Task to complete –
The first line to keep is the one containing "PIR: HC-SR505 -> AM312"; restate it and all lines after it through the end of the material, word for word and nothing else.

[[ Provided entries open ]]

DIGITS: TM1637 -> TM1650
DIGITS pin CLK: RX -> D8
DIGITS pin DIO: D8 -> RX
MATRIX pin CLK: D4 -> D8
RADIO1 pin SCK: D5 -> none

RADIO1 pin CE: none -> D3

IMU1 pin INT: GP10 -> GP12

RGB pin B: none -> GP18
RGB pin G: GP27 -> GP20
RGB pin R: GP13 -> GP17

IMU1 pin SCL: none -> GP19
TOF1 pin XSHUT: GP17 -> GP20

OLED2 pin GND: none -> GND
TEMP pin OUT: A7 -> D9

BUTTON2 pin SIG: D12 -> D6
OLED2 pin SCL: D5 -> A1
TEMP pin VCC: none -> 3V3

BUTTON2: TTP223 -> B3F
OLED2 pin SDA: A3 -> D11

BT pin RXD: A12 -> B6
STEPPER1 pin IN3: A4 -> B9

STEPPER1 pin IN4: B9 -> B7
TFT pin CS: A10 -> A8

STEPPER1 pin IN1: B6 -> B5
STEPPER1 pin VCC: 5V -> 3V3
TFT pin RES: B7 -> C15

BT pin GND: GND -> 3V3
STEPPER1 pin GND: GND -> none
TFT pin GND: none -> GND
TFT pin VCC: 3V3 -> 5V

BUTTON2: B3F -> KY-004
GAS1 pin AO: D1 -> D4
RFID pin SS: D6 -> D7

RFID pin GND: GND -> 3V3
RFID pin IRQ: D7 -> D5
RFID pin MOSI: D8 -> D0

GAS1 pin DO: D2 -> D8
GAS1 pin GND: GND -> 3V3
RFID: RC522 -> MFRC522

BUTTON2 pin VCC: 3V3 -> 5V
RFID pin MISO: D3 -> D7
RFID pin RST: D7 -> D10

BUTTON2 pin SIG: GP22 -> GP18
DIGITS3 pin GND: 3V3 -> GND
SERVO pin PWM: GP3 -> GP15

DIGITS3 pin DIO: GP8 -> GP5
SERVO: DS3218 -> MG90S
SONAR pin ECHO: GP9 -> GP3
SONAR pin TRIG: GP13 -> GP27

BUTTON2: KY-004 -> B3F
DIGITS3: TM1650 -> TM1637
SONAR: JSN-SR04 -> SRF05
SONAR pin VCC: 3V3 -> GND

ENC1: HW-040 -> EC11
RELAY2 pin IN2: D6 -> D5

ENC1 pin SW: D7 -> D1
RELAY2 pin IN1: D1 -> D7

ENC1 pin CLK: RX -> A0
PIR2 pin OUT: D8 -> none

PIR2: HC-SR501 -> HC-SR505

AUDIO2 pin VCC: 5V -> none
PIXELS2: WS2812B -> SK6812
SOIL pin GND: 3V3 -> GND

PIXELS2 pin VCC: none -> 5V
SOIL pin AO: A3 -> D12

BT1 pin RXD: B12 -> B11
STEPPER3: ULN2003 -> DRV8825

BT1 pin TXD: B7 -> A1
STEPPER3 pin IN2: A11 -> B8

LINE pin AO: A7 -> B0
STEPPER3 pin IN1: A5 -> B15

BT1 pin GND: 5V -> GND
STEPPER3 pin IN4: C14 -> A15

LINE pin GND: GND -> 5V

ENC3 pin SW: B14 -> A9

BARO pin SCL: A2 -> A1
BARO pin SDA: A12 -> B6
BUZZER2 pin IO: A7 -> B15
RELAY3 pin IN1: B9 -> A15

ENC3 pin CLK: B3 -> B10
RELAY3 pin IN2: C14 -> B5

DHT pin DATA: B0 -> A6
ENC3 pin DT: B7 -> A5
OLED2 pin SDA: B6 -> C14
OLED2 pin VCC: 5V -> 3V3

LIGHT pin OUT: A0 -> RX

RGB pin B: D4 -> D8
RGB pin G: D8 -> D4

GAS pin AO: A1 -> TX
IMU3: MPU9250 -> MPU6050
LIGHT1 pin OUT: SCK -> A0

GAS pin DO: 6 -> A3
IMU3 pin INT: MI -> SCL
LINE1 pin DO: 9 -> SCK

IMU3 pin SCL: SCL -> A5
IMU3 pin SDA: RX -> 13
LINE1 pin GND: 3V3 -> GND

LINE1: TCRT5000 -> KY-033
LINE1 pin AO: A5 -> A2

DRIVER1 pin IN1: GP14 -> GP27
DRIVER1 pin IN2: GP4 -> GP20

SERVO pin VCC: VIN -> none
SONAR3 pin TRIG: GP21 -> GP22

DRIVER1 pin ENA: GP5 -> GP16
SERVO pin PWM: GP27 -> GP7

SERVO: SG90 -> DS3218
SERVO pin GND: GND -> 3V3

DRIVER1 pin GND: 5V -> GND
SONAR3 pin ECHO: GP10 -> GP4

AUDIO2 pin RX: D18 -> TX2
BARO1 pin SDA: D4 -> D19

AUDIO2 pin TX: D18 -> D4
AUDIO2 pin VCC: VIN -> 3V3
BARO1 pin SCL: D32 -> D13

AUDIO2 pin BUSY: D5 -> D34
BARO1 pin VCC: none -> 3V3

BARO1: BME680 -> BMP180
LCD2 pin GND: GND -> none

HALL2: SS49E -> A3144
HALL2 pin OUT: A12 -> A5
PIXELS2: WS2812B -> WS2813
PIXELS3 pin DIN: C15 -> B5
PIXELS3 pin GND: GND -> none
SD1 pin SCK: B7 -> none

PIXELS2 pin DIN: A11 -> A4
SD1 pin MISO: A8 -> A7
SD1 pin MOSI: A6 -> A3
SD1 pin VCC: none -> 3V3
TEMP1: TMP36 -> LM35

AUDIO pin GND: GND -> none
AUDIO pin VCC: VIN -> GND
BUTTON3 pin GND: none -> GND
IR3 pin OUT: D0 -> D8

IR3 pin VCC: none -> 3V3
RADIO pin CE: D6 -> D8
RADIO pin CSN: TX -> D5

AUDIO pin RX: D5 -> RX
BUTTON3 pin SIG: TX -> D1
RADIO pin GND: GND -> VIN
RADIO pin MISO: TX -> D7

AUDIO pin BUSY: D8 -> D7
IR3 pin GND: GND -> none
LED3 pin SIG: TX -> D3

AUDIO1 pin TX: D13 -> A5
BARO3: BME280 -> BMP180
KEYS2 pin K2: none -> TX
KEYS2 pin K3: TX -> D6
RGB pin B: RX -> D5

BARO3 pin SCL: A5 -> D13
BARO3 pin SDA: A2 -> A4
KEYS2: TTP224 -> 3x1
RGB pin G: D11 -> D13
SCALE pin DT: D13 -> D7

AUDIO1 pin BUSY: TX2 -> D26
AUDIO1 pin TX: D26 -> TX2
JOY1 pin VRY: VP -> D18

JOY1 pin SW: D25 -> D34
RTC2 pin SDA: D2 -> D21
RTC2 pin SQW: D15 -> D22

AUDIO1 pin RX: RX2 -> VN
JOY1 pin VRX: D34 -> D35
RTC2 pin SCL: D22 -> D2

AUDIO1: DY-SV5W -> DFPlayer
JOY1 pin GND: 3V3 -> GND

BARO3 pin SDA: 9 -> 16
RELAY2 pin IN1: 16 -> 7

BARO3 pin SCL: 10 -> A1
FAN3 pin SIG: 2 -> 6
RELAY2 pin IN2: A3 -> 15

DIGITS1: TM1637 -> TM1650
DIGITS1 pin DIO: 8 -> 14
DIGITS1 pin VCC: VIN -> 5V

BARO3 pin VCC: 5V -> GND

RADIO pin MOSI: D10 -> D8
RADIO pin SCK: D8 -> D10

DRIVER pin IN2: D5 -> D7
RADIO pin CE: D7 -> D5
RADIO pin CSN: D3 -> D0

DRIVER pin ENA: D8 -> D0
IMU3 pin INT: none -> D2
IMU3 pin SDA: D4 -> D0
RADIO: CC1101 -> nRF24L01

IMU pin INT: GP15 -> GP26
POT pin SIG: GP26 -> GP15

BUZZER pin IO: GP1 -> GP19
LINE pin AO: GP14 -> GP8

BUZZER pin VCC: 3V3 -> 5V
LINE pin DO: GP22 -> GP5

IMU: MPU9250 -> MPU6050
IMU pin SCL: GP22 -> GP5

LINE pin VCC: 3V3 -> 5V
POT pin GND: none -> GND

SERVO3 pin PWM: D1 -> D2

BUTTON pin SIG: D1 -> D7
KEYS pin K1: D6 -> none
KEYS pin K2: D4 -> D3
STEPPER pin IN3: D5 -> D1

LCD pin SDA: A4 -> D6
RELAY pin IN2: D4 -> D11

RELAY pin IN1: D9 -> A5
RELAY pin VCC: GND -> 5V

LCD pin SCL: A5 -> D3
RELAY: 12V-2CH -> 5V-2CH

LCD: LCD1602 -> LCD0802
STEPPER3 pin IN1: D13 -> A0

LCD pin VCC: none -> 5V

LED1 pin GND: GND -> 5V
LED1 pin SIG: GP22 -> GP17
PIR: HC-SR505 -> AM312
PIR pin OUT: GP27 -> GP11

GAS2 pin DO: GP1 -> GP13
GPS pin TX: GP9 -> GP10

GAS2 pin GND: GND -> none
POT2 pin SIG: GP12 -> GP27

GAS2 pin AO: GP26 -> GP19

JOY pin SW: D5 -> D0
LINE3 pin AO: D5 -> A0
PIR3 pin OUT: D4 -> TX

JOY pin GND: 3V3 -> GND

[[ Provided entries closed ]]

Expected output –
PIR: HC-SR505 -> AM312
PIR pin OUT: GP27 -> GP11

GAS2 pin DO: GP1 -> GP13
GPS pin TX: GP9 -> GP10

GAS2 pin GND: GND -> none
POT2 pin SIG: GP12 -> GP27

GAS2 pin AO: GP26 -> GP19

JOY pin SW: D5 -> D0
LINE3 pin AO: D5 -> A0
PIR3 pin OUT: D4 -> TX

JOY pin GND: 3V3 -> GND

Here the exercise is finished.